● **HOW TO COMPLETE THIS TASK**:
For every line in the records below that holds "duck", make a copy.

Dataset items
%%
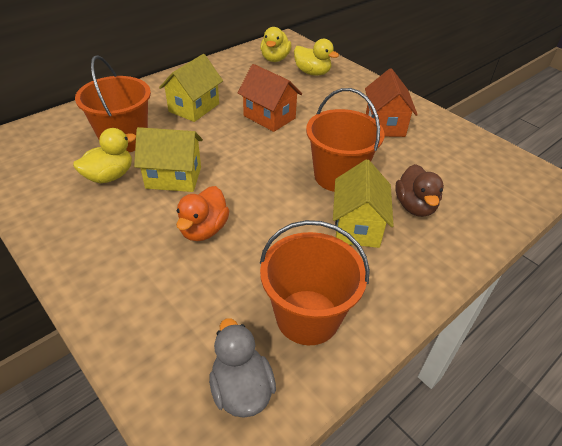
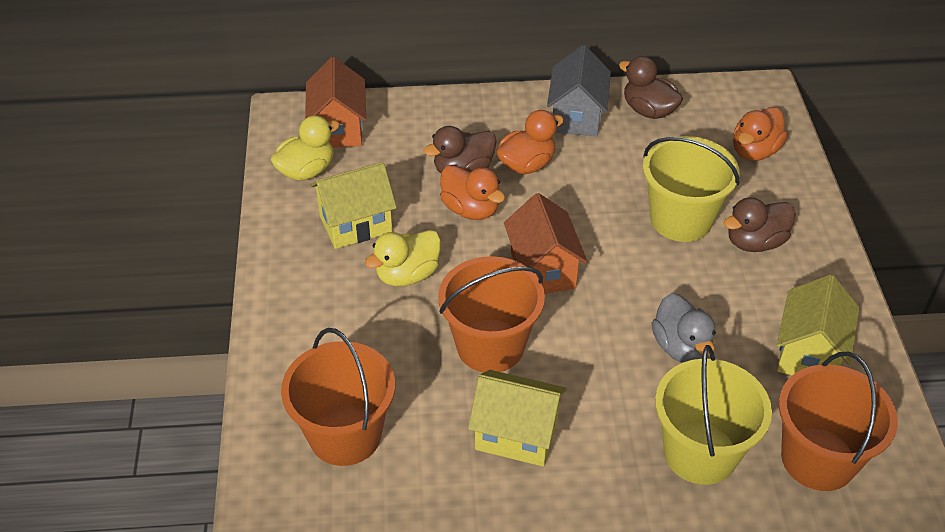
brown duck: 1 -> 3
grey house: 0 -> 1
orange duck: 1 -> 3
yellow bucket: 0 -> 2
yellow duck: 3 -> 2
%%
● **RESPONSE TO THE EXERCISE**:
brown duck: 1 -> 3
orange duck: 1 -> 3
yellow duck: 3 -> 2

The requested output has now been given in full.